_Data for analysis_
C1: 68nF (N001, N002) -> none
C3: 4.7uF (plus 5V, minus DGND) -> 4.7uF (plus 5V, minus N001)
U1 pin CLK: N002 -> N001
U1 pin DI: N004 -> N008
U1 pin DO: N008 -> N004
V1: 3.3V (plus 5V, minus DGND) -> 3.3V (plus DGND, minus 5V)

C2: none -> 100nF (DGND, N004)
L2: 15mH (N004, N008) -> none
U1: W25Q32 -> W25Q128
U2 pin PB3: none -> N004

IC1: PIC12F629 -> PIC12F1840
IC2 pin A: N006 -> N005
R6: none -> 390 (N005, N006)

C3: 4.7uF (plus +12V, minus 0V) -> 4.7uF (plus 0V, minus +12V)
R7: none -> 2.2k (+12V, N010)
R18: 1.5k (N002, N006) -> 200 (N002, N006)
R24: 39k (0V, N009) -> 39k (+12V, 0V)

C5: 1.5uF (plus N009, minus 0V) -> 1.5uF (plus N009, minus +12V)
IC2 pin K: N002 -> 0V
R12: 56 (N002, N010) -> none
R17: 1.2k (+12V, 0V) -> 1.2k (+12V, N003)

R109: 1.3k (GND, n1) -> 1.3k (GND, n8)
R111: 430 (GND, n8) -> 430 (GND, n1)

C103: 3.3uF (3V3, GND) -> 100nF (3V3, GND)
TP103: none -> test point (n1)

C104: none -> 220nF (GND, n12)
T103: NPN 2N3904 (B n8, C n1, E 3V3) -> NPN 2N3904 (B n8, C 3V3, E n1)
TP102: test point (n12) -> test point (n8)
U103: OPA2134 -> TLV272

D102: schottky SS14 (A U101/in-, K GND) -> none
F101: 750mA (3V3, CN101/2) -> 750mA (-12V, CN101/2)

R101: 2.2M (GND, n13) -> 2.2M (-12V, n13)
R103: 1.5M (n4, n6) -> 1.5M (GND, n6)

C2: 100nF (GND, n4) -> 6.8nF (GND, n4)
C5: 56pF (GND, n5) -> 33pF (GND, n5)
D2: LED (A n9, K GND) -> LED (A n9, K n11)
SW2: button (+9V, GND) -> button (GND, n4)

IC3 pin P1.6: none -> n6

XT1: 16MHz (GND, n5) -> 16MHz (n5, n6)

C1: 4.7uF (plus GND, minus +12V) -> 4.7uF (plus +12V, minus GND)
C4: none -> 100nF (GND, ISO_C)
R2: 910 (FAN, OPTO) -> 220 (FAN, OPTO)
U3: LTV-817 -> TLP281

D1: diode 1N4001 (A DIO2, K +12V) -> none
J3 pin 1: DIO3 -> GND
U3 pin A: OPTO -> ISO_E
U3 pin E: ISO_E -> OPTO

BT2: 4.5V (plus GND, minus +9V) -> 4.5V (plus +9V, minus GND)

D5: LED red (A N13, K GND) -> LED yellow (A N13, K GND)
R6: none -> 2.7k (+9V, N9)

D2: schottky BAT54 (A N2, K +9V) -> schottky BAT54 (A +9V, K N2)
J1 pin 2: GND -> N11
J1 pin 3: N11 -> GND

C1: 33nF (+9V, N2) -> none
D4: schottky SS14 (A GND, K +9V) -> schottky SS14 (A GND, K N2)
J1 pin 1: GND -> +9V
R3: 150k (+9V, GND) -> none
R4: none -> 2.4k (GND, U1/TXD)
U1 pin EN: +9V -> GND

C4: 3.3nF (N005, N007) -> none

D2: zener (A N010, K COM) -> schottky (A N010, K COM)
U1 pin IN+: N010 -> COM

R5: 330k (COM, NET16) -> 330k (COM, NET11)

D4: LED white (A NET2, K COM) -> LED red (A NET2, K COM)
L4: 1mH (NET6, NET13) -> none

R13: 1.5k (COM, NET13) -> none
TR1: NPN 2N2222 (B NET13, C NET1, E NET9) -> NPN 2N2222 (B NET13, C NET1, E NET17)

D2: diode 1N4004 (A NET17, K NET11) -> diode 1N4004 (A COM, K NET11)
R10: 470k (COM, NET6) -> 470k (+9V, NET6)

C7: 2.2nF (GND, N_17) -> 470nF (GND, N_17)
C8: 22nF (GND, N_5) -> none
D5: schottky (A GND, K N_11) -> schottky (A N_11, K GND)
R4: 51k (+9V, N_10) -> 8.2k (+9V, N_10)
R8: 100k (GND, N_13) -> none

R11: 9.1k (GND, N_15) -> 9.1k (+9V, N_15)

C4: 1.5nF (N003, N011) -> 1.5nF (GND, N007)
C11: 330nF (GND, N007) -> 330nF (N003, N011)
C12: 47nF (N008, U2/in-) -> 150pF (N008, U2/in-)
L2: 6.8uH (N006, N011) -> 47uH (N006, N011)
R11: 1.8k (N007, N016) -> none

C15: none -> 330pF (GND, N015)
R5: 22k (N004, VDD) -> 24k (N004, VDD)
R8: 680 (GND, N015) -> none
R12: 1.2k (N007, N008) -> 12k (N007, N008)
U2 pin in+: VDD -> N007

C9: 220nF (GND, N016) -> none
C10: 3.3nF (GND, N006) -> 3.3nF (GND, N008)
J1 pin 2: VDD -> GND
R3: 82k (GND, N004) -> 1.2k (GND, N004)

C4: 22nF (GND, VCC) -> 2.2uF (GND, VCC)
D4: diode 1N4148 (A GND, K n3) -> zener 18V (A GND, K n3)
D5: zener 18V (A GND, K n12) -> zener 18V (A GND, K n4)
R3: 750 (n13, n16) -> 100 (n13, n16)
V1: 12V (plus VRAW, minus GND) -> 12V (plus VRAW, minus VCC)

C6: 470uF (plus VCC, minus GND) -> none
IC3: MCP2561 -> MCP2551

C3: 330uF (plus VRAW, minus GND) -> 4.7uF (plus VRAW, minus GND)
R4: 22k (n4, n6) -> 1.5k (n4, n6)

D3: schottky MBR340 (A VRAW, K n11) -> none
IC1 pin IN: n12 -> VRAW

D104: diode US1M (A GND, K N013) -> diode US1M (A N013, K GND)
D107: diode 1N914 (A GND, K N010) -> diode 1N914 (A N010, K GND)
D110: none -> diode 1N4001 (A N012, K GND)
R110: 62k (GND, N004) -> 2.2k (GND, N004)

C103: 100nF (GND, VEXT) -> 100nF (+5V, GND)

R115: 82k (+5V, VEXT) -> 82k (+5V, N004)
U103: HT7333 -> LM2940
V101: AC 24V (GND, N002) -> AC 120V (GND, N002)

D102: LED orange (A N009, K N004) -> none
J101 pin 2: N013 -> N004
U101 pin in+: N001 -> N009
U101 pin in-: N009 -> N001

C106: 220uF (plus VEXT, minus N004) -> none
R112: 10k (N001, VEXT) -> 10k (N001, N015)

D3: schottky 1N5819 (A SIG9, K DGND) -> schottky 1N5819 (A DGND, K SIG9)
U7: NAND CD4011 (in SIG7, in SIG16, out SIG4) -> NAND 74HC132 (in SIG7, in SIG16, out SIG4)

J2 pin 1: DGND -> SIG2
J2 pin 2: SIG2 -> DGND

_Task description_
Your answer should consist of the lines from the line with "U1 pin IN+: N010 -> COM" to the line with "TR1: NPN 2N2222" above, repeated exactly, both ends included.

_Written answer_
U1 pin IN+: N010 -> COM

R5: 330k (COM, NET16) -> 330k (COM, NET11)

D4: LED white (A NET2, K COM) -> LED red (A NET2, K COM)
L4: 1mH (NET6, NET13) -> none

R13: 1.5k (COM, NET13) -> none
TR1: NPN 2N2222 (B NET13, C NET1, E NET9) -> NPN 2N2222 (B NET13, C NET1, E NET17)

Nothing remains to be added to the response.